> _Input material_
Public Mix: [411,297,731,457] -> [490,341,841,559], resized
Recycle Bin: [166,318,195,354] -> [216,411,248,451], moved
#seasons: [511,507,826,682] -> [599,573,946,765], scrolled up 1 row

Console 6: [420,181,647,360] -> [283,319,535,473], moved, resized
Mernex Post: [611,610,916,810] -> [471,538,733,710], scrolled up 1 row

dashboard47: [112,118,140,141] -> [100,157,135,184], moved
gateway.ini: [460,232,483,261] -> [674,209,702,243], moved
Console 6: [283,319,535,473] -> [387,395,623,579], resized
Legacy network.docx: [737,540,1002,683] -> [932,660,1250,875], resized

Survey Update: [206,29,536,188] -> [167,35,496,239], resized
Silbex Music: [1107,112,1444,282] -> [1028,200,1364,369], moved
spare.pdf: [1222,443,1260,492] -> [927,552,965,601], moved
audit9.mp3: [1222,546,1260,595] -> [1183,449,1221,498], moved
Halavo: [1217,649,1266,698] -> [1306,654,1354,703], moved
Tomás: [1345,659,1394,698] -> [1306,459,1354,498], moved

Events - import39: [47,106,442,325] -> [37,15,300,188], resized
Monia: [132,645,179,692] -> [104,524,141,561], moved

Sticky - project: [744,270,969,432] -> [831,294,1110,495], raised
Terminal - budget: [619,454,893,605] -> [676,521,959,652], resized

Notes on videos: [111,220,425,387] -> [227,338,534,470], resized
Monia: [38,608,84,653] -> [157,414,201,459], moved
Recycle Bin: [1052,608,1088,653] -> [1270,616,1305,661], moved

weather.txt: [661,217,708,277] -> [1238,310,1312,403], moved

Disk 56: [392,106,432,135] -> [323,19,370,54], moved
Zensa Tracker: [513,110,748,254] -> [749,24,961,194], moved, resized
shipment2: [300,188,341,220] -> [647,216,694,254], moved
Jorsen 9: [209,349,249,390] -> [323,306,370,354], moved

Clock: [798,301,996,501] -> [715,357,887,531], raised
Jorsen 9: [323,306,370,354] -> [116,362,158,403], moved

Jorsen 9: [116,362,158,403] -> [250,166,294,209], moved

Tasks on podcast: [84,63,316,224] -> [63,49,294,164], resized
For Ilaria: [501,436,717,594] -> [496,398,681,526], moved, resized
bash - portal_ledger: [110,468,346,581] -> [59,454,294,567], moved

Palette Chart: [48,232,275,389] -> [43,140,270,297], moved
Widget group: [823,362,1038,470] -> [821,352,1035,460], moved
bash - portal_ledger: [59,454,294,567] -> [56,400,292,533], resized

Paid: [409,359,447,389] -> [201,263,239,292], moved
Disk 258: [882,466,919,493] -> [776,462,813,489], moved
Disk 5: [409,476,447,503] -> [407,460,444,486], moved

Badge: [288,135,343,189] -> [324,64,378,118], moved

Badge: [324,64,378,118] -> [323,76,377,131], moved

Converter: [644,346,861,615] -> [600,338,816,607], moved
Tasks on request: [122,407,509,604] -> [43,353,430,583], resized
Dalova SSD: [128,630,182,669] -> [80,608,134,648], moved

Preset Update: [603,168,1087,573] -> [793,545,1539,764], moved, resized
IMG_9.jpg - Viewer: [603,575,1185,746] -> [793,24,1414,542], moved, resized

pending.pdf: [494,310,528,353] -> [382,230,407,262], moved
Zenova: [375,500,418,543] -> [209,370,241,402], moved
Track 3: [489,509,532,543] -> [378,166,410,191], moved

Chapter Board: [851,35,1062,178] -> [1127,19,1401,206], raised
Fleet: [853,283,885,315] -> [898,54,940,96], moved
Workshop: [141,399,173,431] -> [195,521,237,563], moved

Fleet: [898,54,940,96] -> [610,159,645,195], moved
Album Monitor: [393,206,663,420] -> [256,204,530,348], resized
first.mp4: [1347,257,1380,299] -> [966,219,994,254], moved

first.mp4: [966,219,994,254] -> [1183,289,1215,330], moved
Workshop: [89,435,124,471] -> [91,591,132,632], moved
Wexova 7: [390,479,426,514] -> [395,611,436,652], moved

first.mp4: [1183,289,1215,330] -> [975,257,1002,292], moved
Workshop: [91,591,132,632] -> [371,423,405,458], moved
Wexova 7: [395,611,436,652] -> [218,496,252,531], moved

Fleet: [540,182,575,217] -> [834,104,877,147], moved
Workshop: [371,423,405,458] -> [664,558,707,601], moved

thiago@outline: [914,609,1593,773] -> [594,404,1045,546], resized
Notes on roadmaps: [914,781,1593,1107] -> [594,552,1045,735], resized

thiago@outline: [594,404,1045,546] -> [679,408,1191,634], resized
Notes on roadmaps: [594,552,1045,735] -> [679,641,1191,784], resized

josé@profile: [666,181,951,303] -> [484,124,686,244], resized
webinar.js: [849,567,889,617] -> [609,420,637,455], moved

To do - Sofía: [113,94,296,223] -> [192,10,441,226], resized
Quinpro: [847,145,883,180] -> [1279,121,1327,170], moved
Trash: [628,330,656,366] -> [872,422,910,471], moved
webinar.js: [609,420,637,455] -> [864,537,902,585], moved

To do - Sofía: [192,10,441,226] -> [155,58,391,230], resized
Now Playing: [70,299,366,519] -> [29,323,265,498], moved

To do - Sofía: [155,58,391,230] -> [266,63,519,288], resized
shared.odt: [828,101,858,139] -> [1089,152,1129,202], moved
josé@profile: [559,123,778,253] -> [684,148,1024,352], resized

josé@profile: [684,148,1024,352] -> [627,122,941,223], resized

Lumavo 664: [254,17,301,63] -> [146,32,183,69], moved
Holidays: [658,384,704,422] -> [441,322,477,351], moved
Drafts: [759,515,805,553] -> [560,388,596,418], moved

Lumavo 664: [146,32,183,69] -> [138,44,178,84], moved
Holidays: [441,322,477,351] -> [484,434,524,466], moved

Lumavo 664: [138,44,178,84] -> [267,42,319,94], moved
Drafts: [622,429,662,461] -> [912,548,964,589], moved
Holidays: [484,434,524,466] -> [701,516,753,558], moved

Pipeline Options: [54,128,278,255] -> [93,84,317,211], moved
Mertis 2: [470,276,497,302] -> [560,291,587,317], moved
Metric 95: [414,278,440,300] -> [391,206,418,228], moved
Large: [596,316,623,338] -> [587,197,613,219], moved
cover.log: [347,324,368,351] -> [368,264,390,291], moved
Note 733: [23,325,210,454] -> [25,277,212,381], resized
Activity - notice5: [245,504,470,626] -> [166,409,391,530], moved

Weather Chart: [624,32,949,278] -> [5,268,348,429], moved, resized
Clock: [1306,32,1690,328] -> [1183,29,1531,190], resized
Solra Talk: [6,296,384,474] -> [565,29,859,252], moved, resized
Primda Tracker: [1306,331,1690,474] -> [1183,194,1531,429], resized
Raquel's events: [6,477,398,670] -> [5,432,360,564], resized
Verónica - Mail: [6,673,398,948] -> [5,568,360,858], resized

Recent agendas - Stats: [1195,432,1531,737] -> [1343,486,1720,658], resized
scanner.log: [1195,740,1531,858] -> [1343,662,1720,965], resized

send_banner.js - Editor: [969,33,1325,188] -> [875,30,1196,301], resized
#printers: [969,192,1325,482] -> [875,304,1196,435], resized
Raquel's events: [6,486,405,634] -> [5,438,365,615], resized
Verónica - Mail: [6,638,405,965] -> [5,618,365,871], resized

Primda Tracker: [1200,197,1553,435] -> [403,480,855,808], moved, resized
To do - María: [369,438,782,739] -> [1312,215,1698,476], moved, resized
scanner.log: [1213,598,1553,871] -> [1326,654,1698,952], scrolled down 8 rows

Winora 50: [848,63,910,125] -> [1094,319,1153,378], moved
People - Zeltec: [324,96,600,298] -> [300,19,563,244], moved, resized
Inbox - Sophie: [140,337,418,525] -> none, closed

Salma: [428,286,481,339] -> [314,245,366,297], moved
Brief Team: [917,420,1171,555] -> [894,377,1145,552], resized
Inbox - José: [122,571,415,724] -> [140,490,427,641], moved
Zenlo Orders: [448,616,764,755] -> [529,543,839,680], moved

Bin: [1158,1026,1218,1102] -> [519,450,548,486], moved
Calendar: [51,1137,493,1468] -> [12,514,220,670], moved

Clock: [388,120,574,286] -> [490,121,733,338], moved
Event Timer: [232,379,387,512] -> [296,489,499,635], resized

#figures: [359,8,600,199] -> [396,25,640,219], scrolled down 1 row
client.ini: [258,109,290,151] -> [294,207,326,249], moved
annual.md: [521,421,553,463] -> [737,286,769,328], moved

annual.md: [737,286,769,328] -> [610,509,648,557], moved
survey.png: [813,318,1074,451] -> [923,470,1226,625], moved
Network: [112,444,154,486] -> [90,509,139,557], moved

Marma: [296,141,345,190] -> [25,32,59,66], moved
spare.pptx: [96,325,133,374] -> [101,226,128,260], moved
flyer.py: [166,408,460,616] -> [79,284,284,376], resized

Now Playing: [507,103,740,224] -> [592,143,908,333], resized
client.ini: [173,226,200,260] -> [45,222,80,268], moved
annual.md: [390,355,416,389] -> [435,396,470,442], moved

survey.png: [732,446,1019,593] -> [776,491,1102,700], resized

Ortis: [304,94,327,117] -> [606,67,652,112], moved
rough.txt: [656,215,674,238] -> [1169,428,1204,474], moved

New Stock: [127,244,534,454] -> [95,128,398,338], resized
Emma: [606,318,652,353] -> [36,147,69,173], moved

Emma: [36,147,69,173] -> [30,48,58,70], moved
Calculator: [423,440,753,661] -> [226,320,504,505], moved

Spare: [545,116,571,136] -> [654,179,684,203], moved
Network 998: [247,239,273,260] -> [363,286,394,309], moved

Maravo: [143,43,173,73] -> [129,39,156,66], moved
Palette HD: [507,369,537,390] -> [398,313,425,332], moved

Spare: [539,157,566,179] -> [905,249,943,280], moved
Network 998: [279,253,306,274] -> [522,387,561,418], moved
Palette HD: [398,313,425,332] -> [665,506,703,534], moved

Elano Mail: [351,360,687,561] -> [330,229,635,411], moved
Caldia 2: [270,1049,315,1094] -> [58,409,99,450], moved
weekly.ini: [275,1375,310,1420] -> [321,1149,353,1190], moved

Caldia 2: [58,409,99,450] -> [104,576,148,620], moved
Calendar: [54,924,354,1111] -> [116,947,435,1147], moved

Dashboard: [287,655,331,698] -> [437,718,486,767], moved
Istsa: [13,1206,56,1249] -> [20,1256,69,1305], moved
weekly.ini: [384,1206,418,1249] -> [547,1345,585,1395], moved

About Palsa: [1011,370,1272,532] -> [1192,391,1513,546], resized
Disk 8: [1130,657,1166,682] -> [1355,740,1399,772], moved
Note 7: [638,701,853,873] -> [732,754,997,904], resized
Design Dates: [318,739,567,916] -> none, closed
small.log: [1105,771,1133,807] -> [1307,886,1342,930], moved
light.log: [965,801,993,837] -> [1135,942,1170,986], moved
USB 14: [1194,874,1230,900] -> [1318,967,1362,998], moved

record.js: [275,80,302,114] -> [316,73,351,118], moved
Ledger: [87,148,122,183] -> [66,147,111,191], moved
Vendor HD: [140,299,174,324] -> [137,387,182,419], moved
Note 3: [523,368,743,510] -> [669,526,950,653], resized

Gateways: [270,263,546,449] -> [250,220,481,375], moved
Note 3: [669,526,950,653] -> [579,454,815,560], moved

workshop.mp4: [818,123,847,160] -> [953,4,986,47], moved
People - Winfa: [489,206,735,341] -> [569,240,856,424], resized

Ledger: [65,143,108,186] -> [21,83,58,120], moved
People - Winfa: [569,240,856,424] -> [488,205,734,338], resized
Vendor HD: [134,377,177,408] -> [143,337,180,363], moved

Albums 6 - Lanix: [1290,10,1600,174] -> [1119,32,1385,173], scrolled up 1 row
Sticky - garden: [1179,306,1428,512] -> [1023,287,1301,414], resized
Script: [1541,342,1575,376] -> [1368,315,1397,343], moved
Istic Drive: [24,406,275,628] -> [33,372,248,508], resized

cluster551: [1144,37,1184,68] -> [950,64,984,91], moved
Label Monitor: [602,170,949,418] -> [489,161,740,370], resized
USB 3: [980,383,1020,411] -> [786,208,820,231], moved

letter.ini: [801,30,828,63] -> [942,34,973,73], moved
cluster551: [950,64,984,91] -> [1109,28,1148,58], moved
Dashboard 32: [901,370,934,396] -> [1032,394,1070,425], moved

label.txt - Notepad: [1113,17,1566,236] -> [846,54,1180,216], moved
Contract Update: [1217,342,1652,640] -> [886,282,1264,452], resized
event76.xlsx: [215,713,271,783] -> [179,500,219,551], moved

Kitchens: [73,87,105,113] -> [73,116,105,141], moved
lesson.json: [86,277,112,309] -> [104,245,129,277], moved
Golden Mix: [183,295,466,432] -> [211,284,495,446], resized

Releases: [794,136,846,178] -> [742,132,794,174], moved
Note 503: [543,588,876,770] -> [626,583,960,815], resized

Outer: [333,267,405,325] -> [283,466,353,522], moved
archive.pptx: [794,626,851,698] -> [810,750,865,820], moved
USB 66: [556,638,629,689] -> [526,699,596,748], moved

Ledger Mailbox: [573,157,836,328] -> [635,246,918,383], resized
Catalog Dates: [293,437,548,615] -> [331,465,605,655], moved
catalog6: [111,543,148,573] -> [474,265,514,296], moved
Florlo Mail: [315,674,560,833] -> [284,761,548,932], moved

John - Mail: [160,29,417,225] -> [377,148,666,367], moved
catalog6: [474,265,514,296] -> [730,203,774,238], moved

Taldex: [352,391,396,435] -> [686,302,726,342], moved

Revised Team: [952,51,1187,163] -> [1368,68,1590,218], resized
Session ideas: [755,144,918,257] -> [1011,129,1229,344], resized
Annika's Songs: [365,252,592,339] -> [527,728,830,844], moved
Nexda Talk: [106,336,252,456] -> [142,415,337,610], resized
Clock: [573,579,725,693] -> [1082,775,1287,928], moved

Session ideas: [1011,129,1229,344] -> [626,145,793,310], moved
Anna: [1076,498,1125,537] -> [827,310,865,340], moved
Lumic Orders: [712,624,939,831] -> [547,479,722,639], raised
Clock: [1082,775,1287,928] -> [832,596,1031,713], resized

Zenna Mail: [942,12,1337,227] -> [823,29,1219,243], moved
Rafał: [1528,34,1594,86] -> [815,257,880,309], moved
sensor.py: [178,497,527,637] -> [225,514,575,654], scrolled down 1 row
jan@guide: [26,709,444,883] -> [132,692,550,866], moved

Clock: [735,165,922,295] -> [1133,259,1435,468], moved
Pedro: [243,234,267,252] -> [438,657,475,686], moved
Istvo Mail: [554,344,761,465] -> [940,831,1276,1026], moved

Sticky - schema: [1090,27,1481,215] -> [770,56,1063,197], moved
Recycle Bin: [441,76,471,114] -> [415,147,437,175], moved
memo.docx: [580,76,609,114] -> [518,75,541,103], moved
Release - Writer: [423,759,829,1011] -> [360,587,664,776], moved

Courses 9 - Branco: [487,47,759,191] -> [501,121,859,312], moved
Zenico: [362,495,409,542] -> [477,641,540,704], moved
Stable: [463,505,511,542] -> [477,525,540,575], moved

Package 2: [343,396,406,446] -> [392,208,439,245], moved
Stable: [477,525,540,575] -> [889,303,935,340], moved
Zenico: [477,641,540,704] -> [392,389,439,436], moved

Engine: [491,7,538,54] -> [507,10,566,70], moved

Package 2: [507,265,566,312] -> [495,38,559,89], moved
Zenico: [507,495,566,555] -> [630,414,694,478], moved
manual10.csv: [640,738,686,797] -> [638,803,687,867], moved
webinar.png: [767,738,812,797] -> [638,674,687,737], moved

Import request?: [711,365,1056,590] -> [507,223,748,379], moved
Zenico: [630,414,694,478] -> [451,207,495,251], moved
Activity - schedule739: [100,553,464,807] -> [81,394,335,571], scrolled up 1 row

> _How to complete this task_
A copy of each line in the data above that holds the string "scrolled" is needed.

> _Response to this task_
#seasons: [511,507,826,682] -> [599,573,946,765], scrolled up 1 row
Mernex Post: [611,610,916,810] -> [471,538,733,710], scrolled up 1 row
scanner.log: [1213,598,1553,871] -> [1326,654,1698,952], scrolled down 8 rows
#figures: [359,8,600,199] -> [396,25,640,219], scrolled down 1 row
Albums 6 - Lanix: [1290,10,1600,174] -> [1119,32,1385,173], scrolled up 1 row
sensor.py: [178,497,527,637] -> [225,514,575,654], scrolled down 1 row
Activity - schedule739: [100,553,464,807] -> [81,394,335,571], scrolled up 1 row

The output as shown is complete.